### Goal of the exercise
Below are some records. Return exactly the lines from the one with "camera: 115 degrees left, 15 degrees up" to the one with "(478, 223) = (159, 287): blue", and nothing else.
Data section Block Start
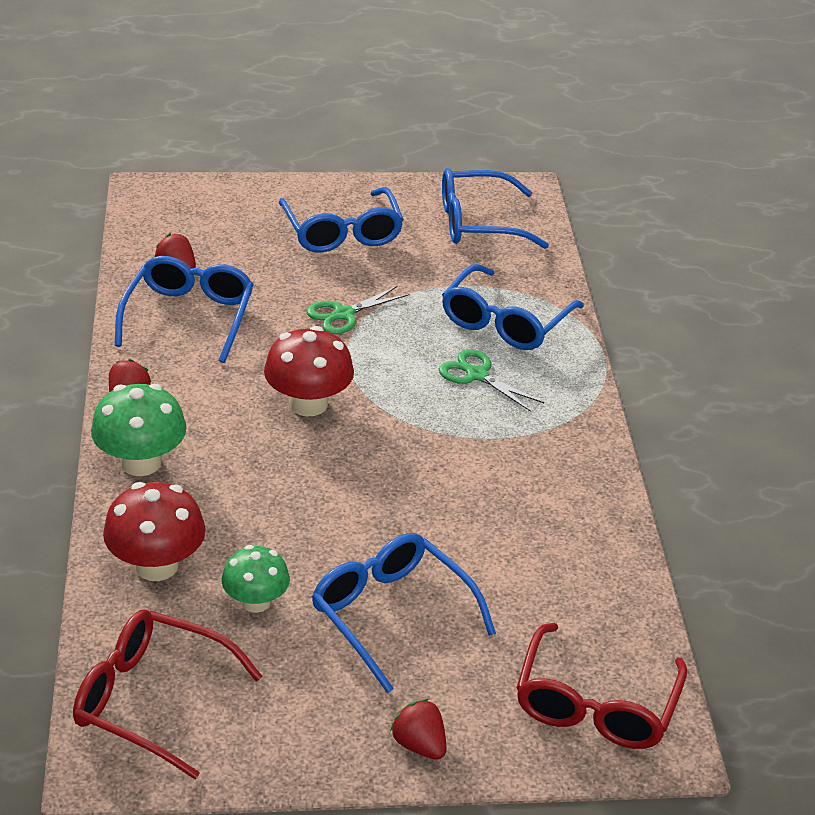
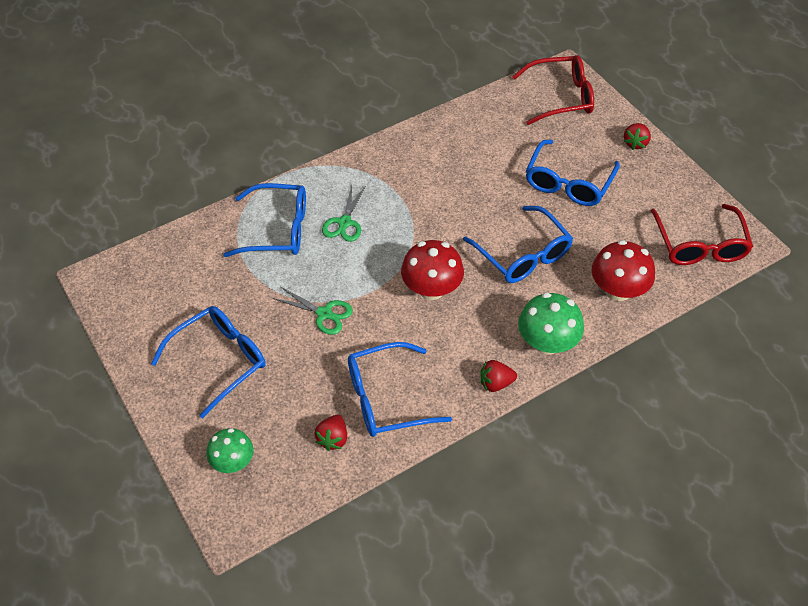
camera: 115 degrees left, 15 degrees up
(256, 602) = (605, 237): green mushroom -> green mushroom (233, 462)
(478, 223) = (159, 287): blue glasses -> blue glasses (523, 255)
Data section Block End
Data section Block Start
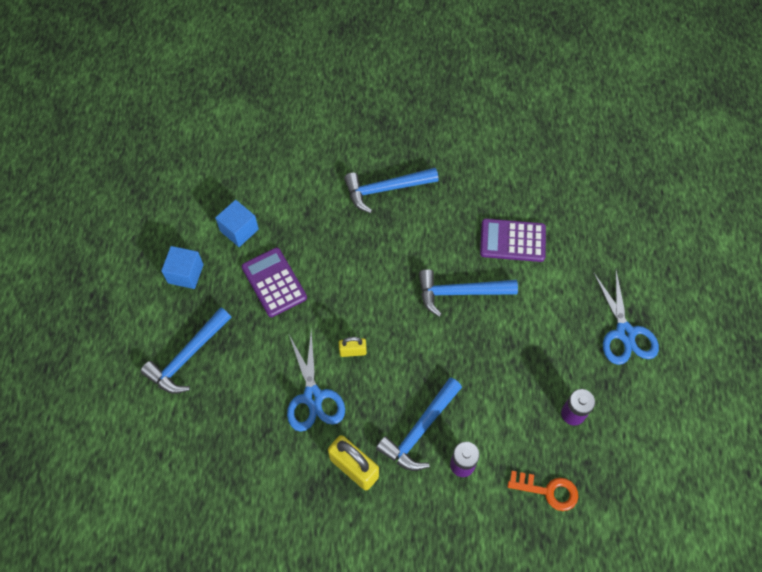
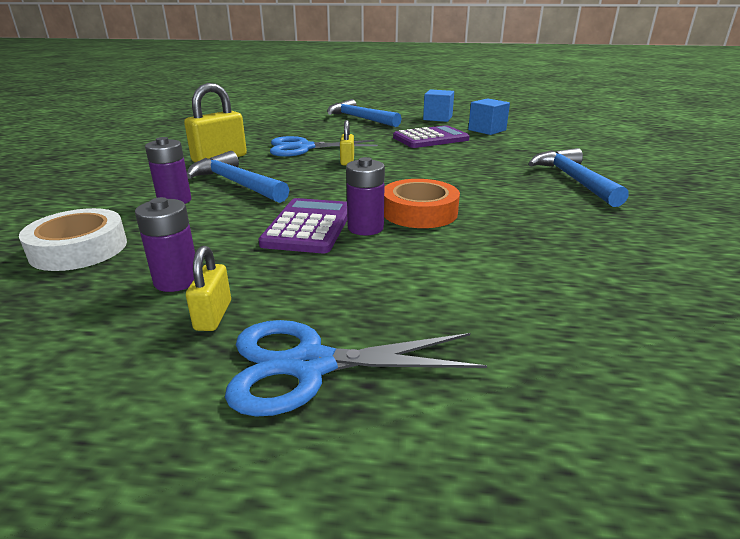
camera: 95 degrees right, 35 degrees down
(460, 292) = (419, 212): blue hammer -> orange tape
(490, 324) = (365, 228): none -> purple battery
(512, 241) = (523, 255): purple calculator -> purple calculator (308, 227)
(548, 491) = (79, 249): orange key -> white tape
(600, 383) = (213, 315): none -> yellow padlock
Data section Block End
### Written response
camera: 115 degrees left, 15 degrees up
(256, 602) = (605, 237): green mushroom -> green mushroom (233, 462)
(478, 223) = (159, 287): blue glasses -> blue glasses (523, 255)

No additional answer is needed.